__Information provided__:
——————————
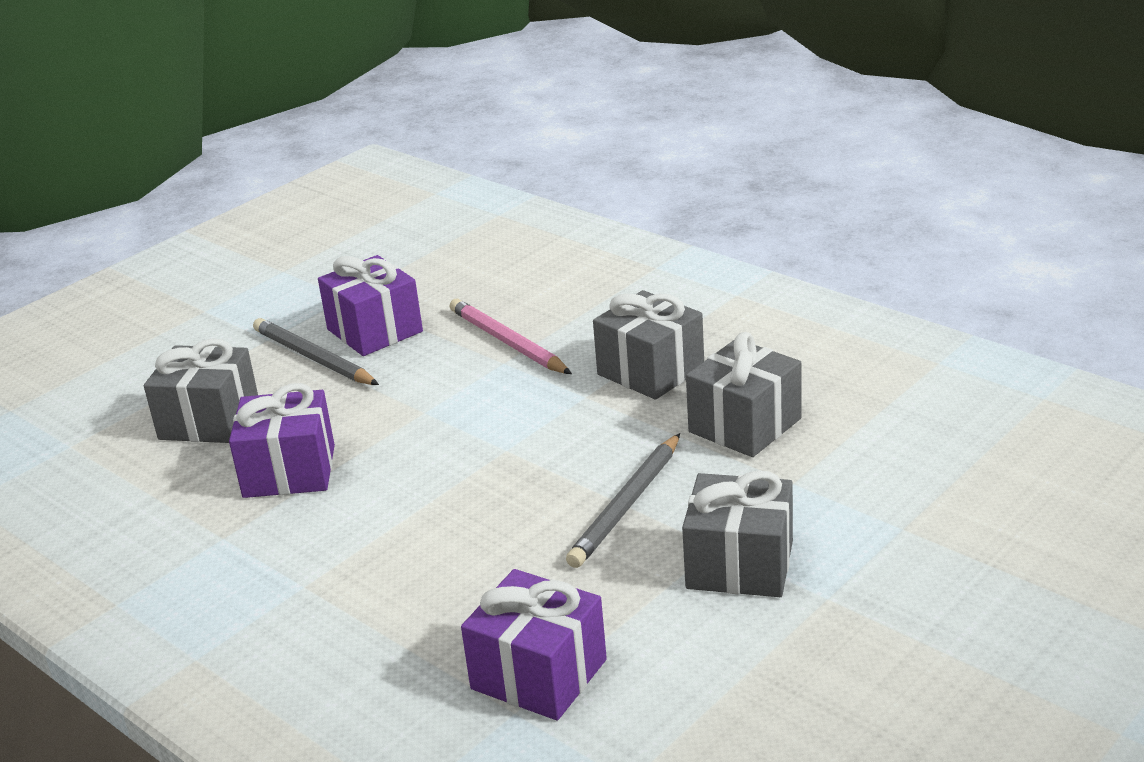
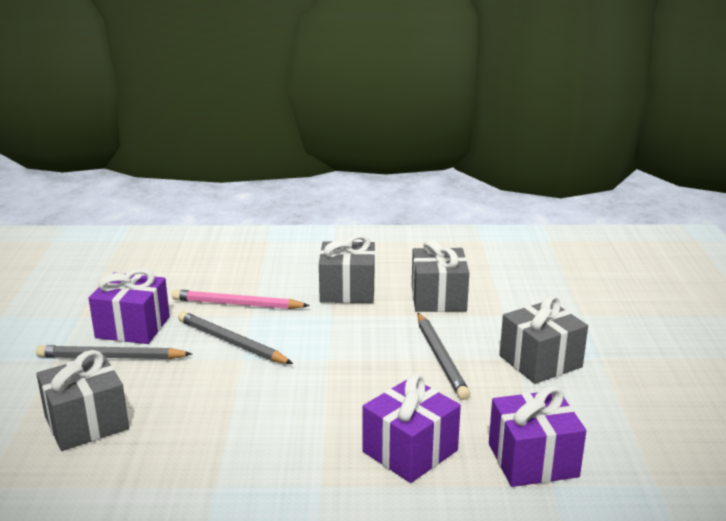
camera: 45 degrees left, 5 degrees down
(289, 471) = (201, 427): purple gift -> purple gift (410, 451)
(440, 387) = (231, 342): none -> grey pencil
——————————
Retype the listing above exactly, please. Pictures do not belong in the copy.

camera: 45 degrees left, 5 degrees down
(289, 471) = (201, 427): purple gift -> purple gift (410, 451)
(440, 387) = (231, 342): none -> grey pencil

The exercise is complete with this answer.